→ **Data listing**
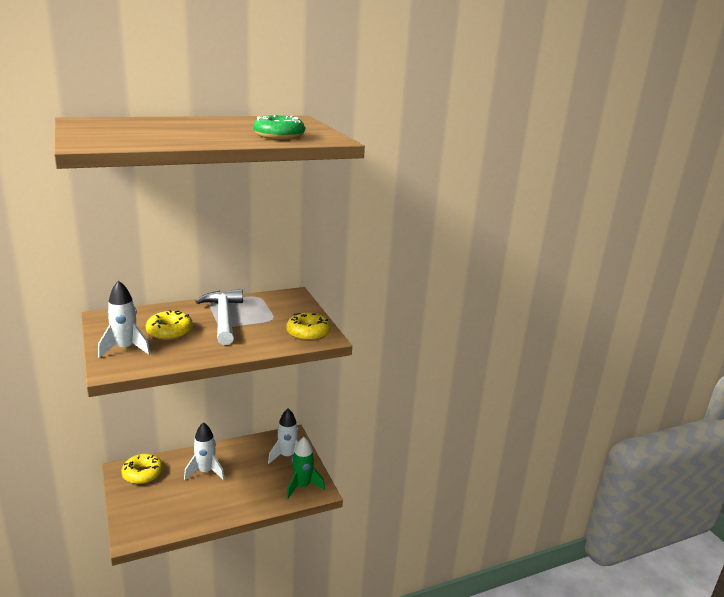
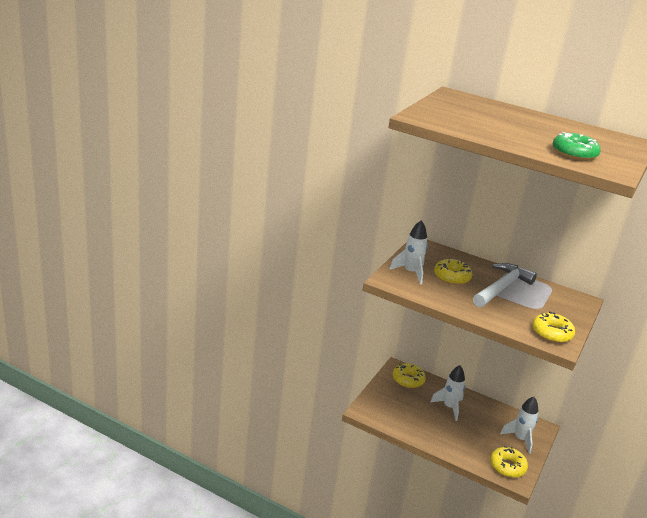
camera: 50 degrees right, 5 degrees up
(302, 486) = (507, 466): green rocket -> yellow donut

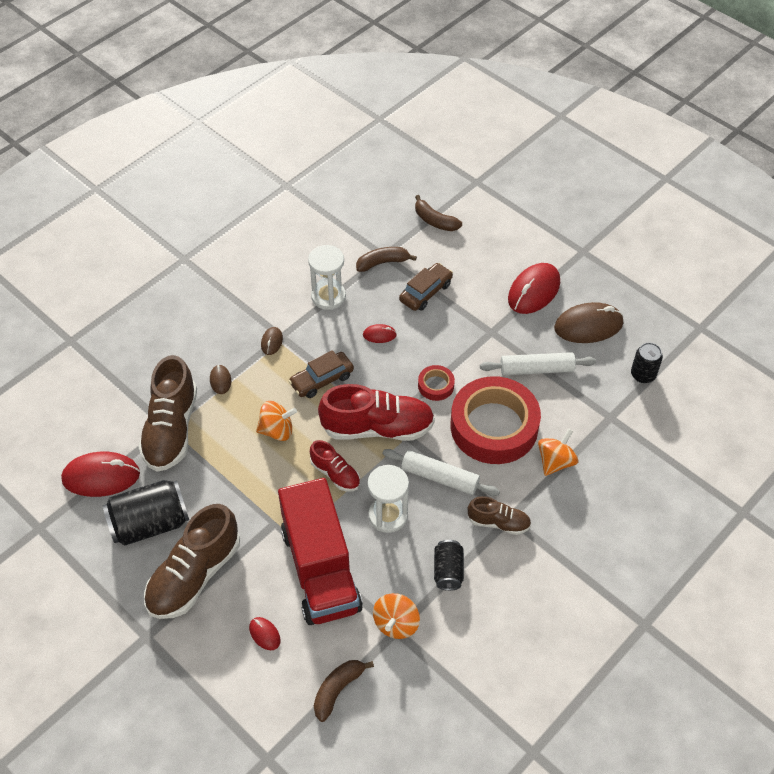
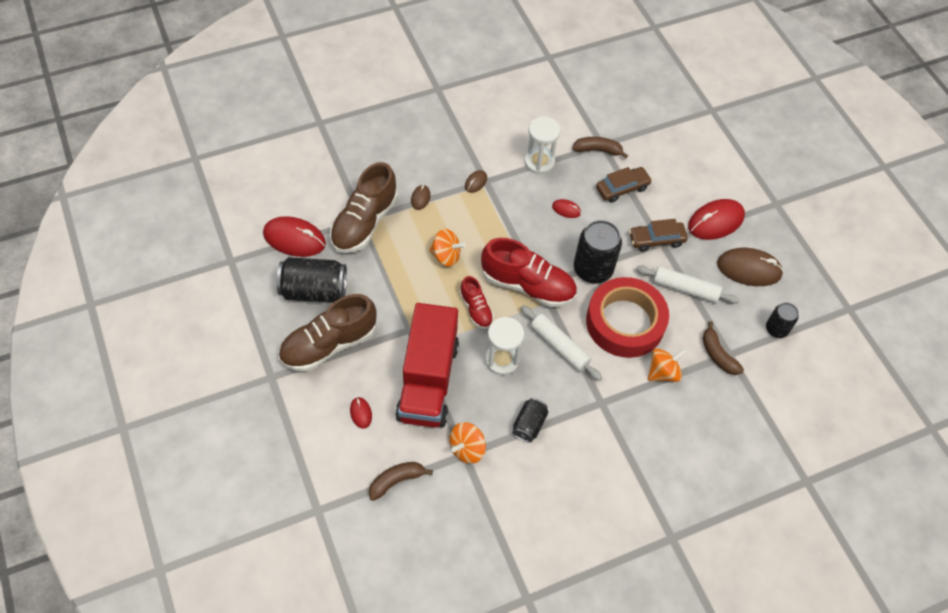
camera: 20 degrees right, 5 degrees up
(322, 380) = (501, 228): brown car -> brown car (656, 240)
(434, 221) = (659, 130): brown banana -> brown banana (717, 354)
(436, 385) = (593, 269): red tape -> black can
(498, 522) = (590, 403): brown shoe -> none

→ **The problem**
Copy the entries exactly. Leave the pictures out.

→ **Result**
camera: 50 degrees right, 5 degrees up
(302, 486) = (507, 466): green rocket -> yellow donut

camera: 20 degrees right, 5 degrees up
(322, 380) = (501, 228): brown car -> brown car (656, 240)
(434, 221) = (659, 130): brown banana -> brown banana (717, 354)
(436, 385) = (593, 269): red tape -> black can
(498, 522) = (590, 403): brown shoe -> none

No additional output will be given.